##### Input data

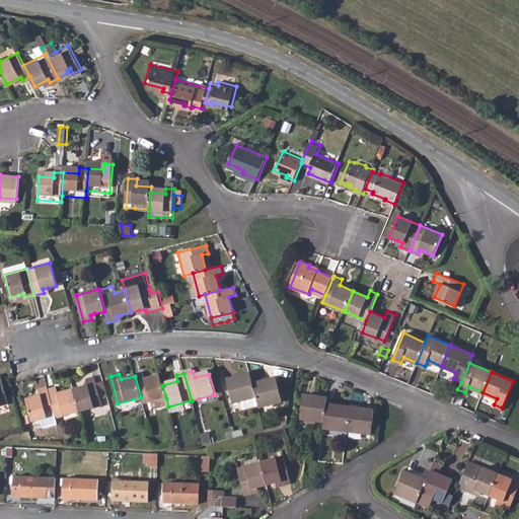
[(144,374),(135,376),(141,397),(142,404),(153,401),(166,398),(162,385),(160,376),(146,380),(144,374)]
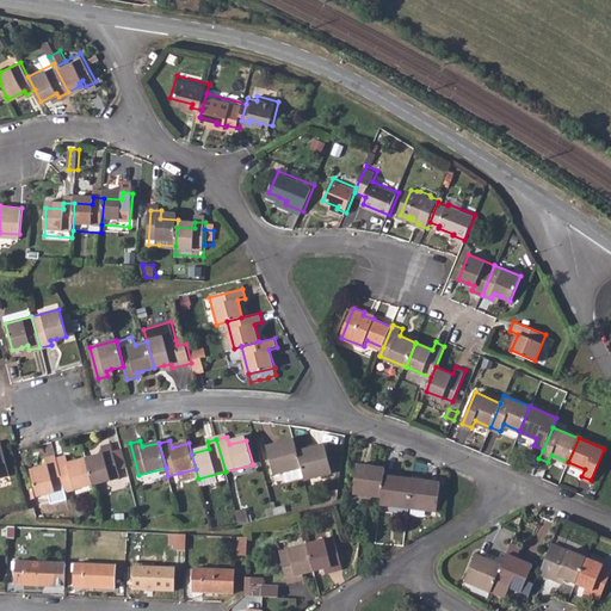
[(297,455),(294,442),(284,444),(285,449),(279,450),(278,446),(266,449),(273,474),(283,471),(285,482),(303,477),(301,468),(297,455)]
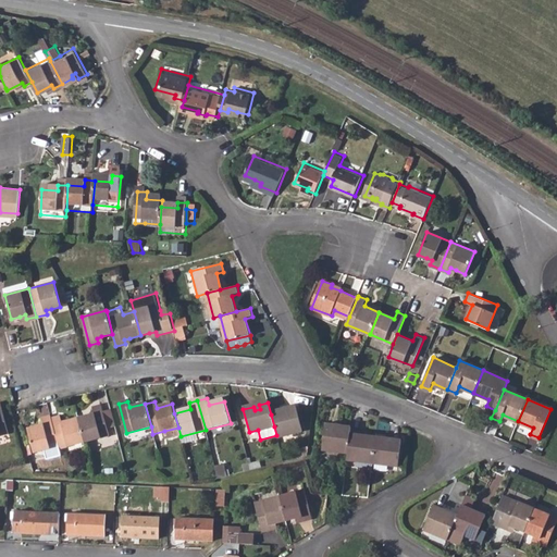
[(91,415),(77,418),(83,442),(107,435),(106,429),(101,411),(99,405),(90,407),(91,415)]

##########
##### Input data

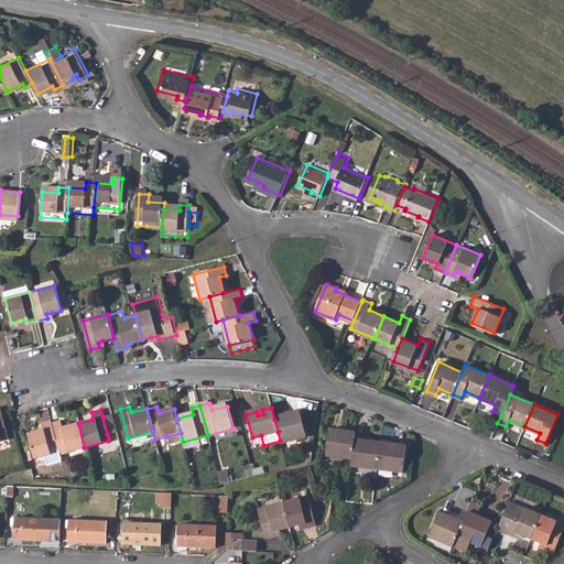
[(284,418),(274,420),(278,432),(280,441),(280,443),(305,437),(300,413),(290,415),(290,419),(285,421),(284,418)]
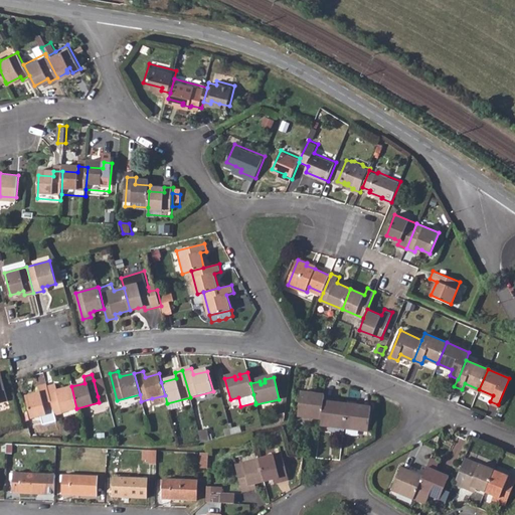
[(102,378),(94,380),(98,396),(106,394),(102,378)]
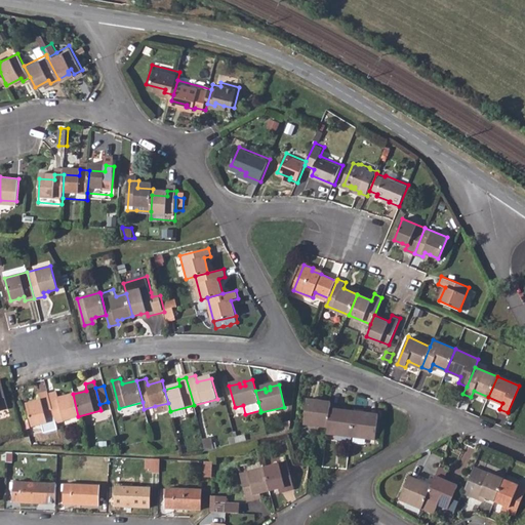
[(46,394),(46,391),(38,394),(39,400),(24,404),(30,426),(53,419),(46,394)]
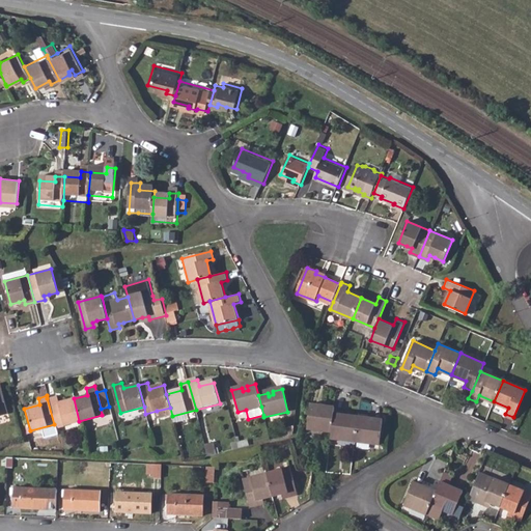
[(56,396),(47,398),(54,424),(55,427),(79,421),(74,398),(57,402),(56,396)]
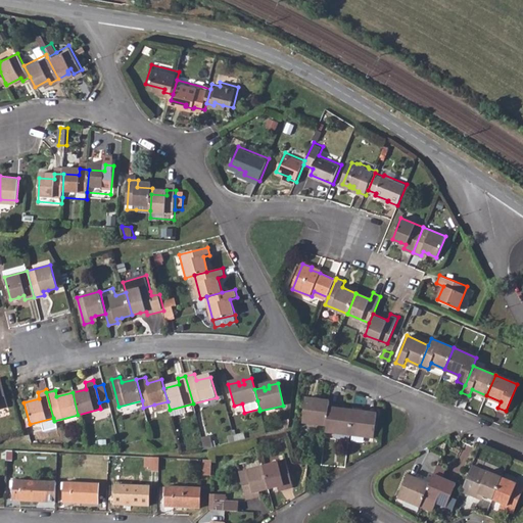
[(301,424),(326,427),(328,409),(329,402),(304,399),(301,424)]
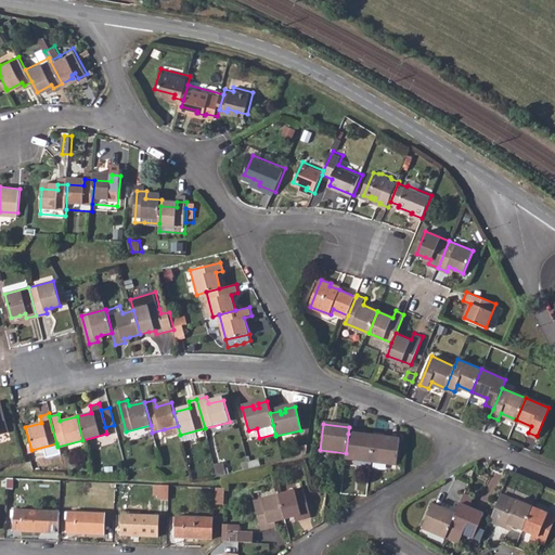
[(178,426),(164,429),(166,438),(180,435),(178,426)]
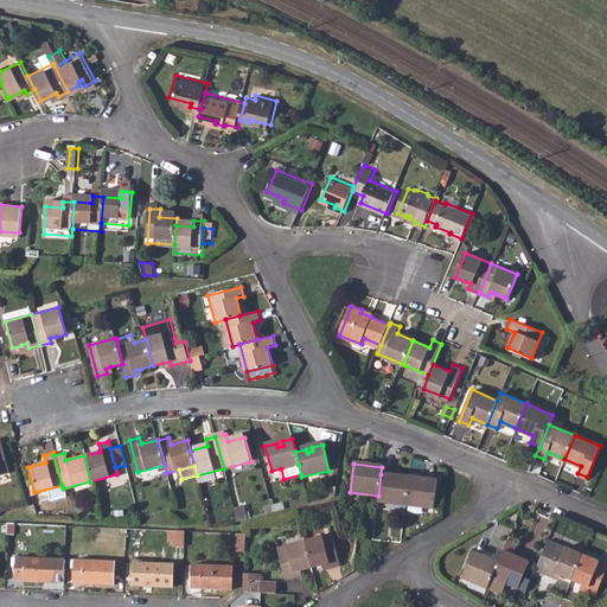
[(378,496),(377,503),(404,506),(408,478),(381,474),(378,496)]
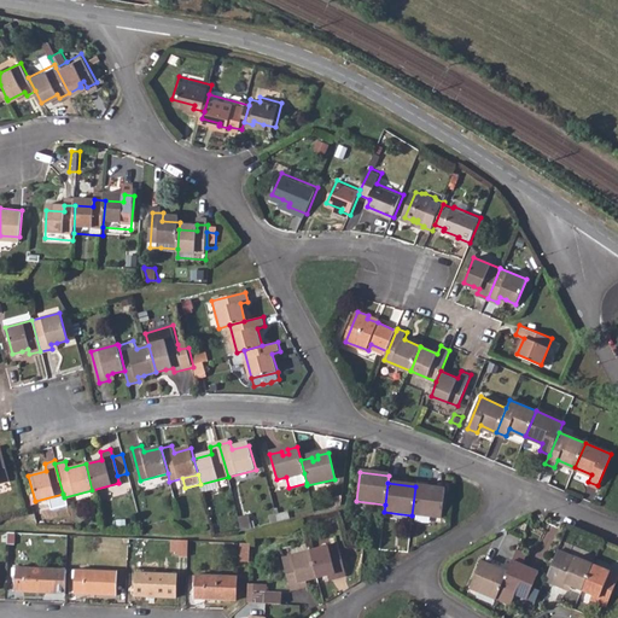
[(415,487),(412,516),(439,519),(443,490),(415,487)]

##########

■ **What is being asked**: Give back exactly the lines above that run from the one with "[(102,378),(94,380),(98,396),(106,394),(102,378)]" to the one with "[(415,487),(412,516),(439,519),(443,490),(415,487)]", including both, with the pictures left out.

■ **Response**:
[(102,378),(94,380),(98,396),(106,394),(102,378)]
[(46,394),(46,391),(38,394),(39,400),(24,404),(30,426),(53,419),(46,394)]
[(56,396),(47,398),(54,424),(55,427),(79,421),(74,398),(57,402),(56,396)]
[(301,424),(326,427),(328,409),(329,402),(304,399),(301,424)]
[(178,426),(164,429),(166,438),(180,435),(178,426)]
[(378,496),(377,503),(404,506),(408,478),(381,474),(378,496)]
[(415,487),(412,516),(439,519),(443,490),(415,487)]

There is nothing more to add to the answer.